◆ What you are asked to do ◆
Convert the records below into a Markdown table with the columns "Row" and "Line", giving each nonblank line its own numbered row and leaving out the pictures.

-- START Dataset extract --

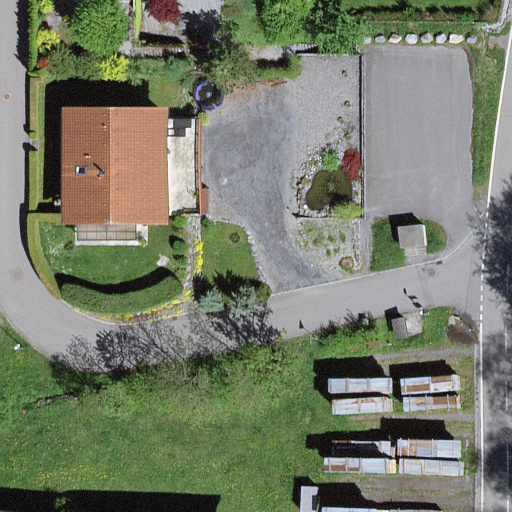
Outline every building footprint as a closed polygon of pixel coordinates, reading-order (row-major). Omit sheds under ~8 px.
[(360,55),(297,55),(297,90),(360,90),(360,55)] [(360,90),(297,90),(297,122),(360,122),(360,90)] [(81,118),(81,217),(82,217),(141,217),(195,217),(195,118),(81,118)] [(360,122),(297,122),(297,154),(360,154),(360,122)] [(297,154),(298,221),(360,221),(360,154),(297,154)] [(82,242),(141,242),(141,217),(82,217),(82,242)] [(402,229),(404,249),(427,247),(425,227),(402,229)]
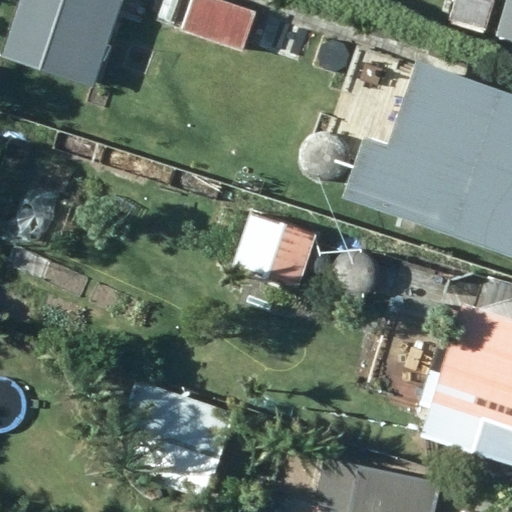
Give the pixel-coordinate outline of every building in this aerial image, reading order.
[(92,89),(121,0),(22,0),(2,59),(92,89)] [(171,29),(182,0),(161,0),(153,21),(171,29)] [(256,14),(217,0),(191,0),(180,31),(242,53),(256,14)] [(485,33),(494,3),(482,0),(456,0),(451,22),(485,33)] [(511,0),(507,0),(496,39),(511,43),(511,0)] [(310,32),(269,18),(259,49),(300,63),(310,32)] [(340,200),(511,259),(511,100),(415,67),(386,150),(360,142),(340,200)] [(298,290),(316,237),(251,214),(232,267),(249,273),(246,283),(278,295),(282,284),(298,290)] [(422,438),(511,468),(511,289),(490,283),(482,311),(464,305),(461,313),(440,305),(434,325),(456,332),(422,438)] [(204,494),(231,415),(141,384),(125,429),(146,437),(134,471),(204,494)] [(436,511),(442,485),(324,458),(312,508),(327,511),(436,511)]
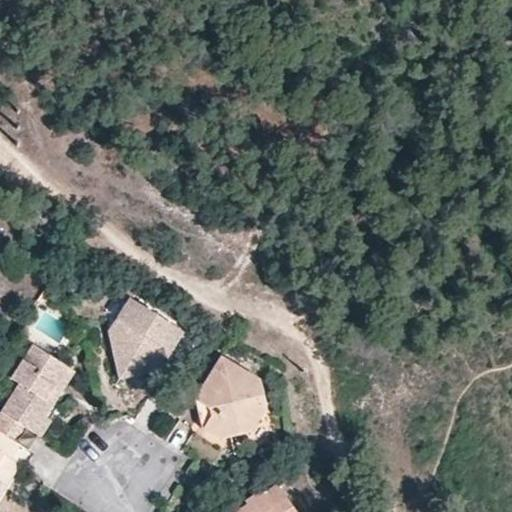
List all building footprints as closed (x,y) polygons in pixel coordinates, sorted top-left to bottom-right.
[(170,354),(180,335),(128,302),(107,330),(110,358),(135,374),(159,370),(157,356),(162,349),(170,354)] [(10,381),(18,388),(0,414),(0,437),(16,448),(25,433),(31,437),(51,407),(45,402),(66,370),(31,348),(10,381)] [(170,354),(162,349),(157,356),(159,370),(170,354)] [(192,403),(208,413),(208,420),(199,430),(218,443),(247,435),(261,411),(255,383),(219,359),(192,403)] [(72,375),(66,370),(45,402),(51,407),(72,375)] [(55,409),(51,407),(31,437),(36,440),(55,409)] [(0,479),(1,479),(7,482),(14,471),(12,462),(8,459),(16,448),(0,437),(0,479)] [(266,511),(259,500),(243,510),(241,508),(234,511),(266,511)]
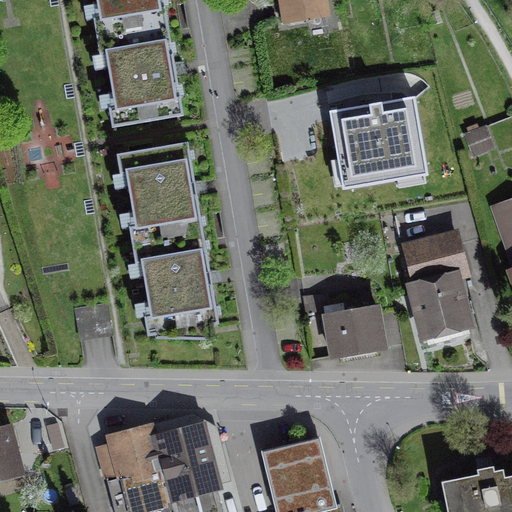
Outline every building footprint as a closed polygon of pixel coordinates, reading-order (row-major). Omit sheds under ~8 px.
[(83,0),(90,36),(160,24),(156,0),(83,0)] [(344,0),(264,0),(274,48),(350,33),(344,0)] [(175,117),(160,24),(90,36),(105,128),(175,117)] [(330,107),(391,103),(390,78),(329,81),(330,107)] [(411,103),(333,116),(345,188),(424,175),(411,103)] [(487,134),(461,142),(469,165),(494,157),(487,134)] [(110,157),(126,247),(196,235),(180,145),(110,157)] [(511,205),(490,214),(508,262),(511,260),(511,205)] [(212,325),(196,235),(126,247),(142,337),(149,335),(151,340),(209,341),(205,326),(212,325)] [(455,236),(399,251),(406,281),(455,270),(460,287),(468,285),(455,236)] [(401,290),(417,356),(473,343),(455,270),(406,281),(408,289),(401,290)] [(511,273),(502,277),(511,305),(511,273)] [(374,315),(319,323),(325,365),(380,357),(374,315)] [(222,511),(201,425),(153,437),(151,427),(102,439),(104,451),(96,453),(111,511),(222,511)] [(7,434),(0,435),(0,484),(17,481),(7,434)] [(341,511),(323,440),(264,455),(278,511),(341,511)] [(473,485),(436,493),(440,511),(511,511),(511,485),(505,487),(502,478),(491,481),(489,475),(473,476),(473,485)]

-- END Dataset extract --

◆ Response to the task ◆
| Row | Line |
|---|---|
| 1 | Outline every building footprint as a closed polygon of pixel coordinates, reading-order (row-major). Omit sheds under ~8 px. |
| 2 | [(360,55),(297,55),(297,90),(360,90),(360,55)] [(360,90),(297,90),(297,122),(360,122),(360,90)] [(81,118),(81,217),(82,217),(141,217),(195,217),(195,118),(81,118)] [(360,122),(297,122),(297,154),(360,154),(360,122)] [(297,154),(298,221),(360,221),(360,154),(297,154)] [(82,242),(141,242),(141,217),(82,217),(82,242)] [(402,229),(404,249),(427,247),(425,227),(402,229)] |
| 3 | Give the pixel-coordinate outline of every building in this aerial image, reading order. |
| 4 | [(92,89),(121,0),(22,0),(2,59),(92,89)] [(171,29),(182,0),(161,0),(153,21),(171,29)] [(256,14),(217,0),(191,0),(180,31),(242,53),(256,14)] [(485,33),(494,3),(482,0),(456,0),(451,22),(485,33)] [(511,0),(507,0),(496,39),(511,43),(511,0)] [(310,32),(269,18),(259,49),(300,63),(310,32)] [(340,200),(511,259),(511,100),(415,67),(386,150),(360,142),(340,200)] [(298,290),(316,237),(251,214),(232,267),(249,273),(246,283),(278,295),(282,284),(298,290)] [(422,438),(511,468),(511,289),(490,283),(482,311),(464,305),(461,313),(440,305),(434,325),(456,332),(422,438)] [(204,494),(231,415),(141,384),(125,429),(146,437),(134,471),(204,494)] [(436,511),(442,485),(324,458),(312,508),(327,511),(436,511)] |
| 5 | List all building footprints as closed (x,y) polygons in pixel coordinates, sorted top-left to bottom-right. |
| 6 | [(170,354),(180,335),(128,302),(107,330),(110,358),(135,374),(159,370),(157,356),(162,349),(170,354)] [(10,381),(18,388),(0,414),(0,437),(16,448),(25,433),(31,437),(51,407),(45,402),(66,370),(31,348),(10,381)] [(170,354),(162,349),(157,356),(159,370),(170,354)] [(192,403),(208,413),(208,420),(199,430),(218,443),(247,435),(261,411),(255,383),(219,359),(192,403)] [(72,375),(66,370),(45,402),(51,407),(72,375)] [(55,409),(51,407),(31,437),(36,440),(55,409)] [(0,479),(1,479),(7,482),(14,471),(12,462),(8,459),(16,448),(0,437),(0,479)] [(266,511),(259,500),(243,510),(241,508),(234,511),(266,511)] |
| 7 | Outline every building footprint as a closed polygon of pixel coordinates, reading-order (row-major). Omit sheds under ~8 px. |
| 8 | [(83,0),(90,36),(160,24),(156,0),(83,0)] [(344,0),(264,0),(274,48),(350,33),(344,0)] [(175,117),(160,24),(90,36),(105,128),(175,117)] [(330,107),(391,103),(390,78),(329,81),(330,107)] [(411,103),(333,116),(345,188),(424,175),(411,103)] [(487,134),(461,142),(469,165),(494,157),(487,134)] [(110,157),(126,247),(196,235),(180,145),(110,157)] [(511,205),(490,214),(508,262),(511,260),(511,205)] [(212,325),(196,235),(126,247),(142,337),(149,335),(151,340),(209,341),(205,326),(212,325)] [(455,236),(399,251),(406,281),(455,270),(460,287),(468,285),(455,236)] [(401,290),(417,356),(473,343),(455,270),(406,281),(408,289),(401,290)] [(511,273),(502,277),(511,305),(511,273)] [(374,315),(319,323),(325,365),(380,357),(374,315)] [(222,511),(201,425),(153,437),(151,427),(102,439),(104,451),(96,453),(111,511),(222,511)] [(7,434),(0,435),(0,484),(17,481),(7,434)] [(341,511),(323,440),(264,455),(278,511),(341,511)] [(473,485),(436,493),(440,511),(511,511),(511,485),(505,487),(502,478),(491,481),(489,475),(473,476),(473,485)] |